— TASK DIRECTIONS —
Pick out every line in the records that contains the word "screenshot", and copy each of those lines.

— RECORDS FOR THE TASK —
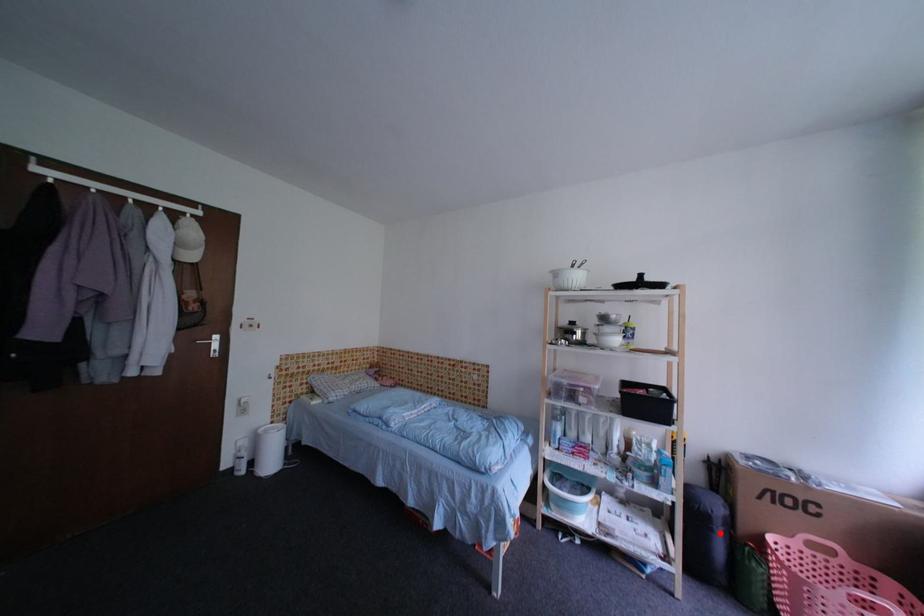
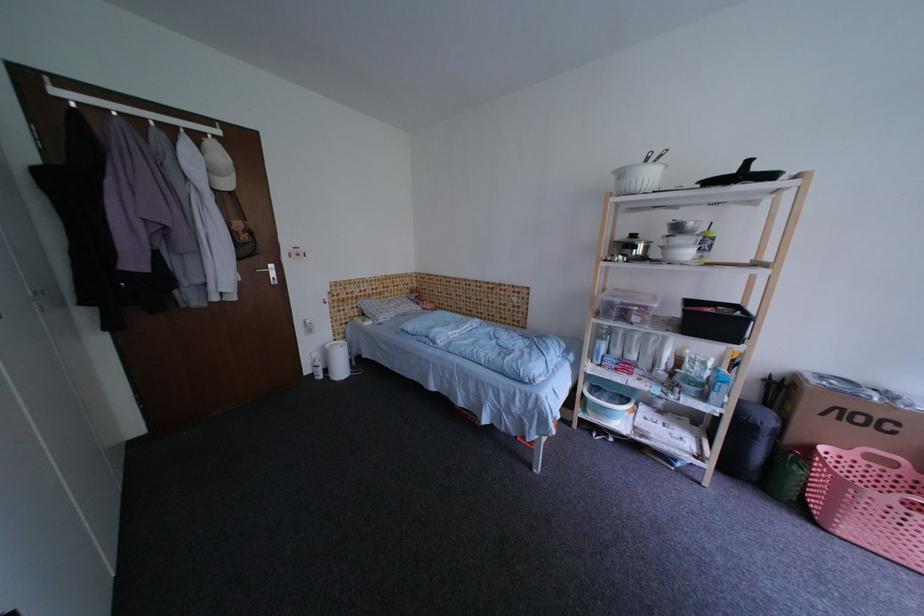
Question: I am providing you with two images of the same scene from different viewpoints. A red point is shown in image1. For the corresponding object point in image2, is it positioned nearer or farther from the camera?

Choices:
 (A) Nearer
 (B) Farther

Answer: (B)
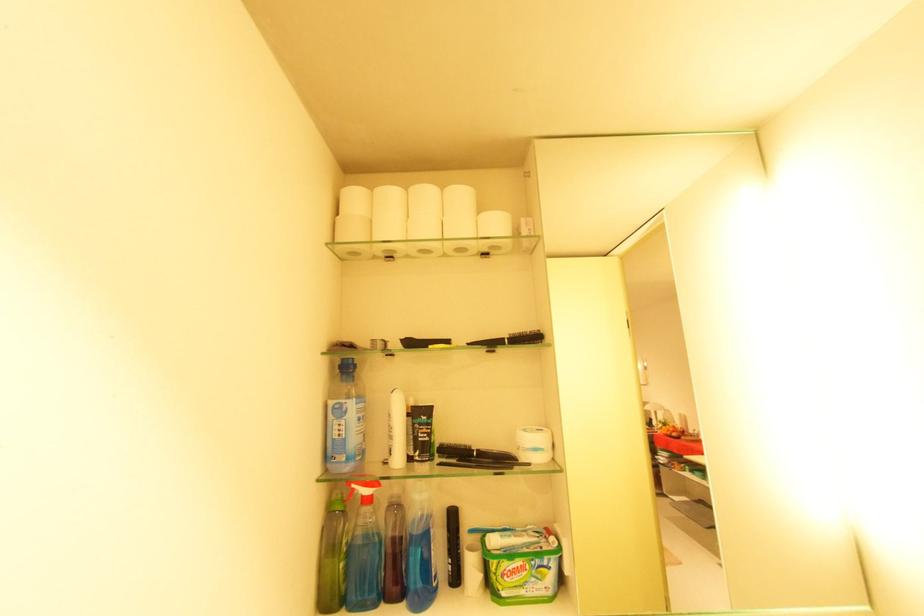
The image size is (924, 616). In order to click on white pump dispenser in this screenshot , I will do `click(396, 430)`.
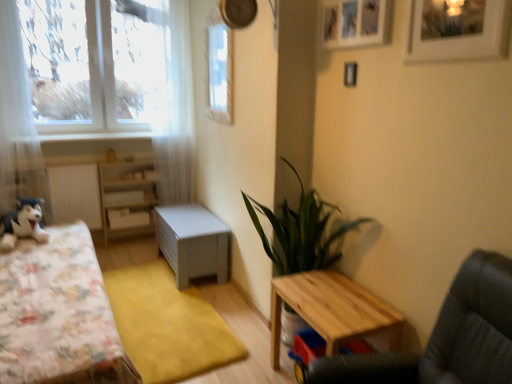
You are a GUI agent. You are given a task and a screenshot of the screen. Output one action in this format:
    pyautogui.click(x=<x>, y=<y>)
    Task: Click on the vacant space in front of white painted wood dresser at center
    
    Given the screenshot: What is the action you would take?
    pyautogui.click(x=130, y=254)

— EXERCISE ANSWER —
The image size is (924, 616). In order to click on white pump dispenser in this screenshot , I will do `click(396, 430)`.
You are a GUI agent. You are given a task and a screenshot of the screen. Output one action in this format:
    Given the screenshot: What is the action you would take?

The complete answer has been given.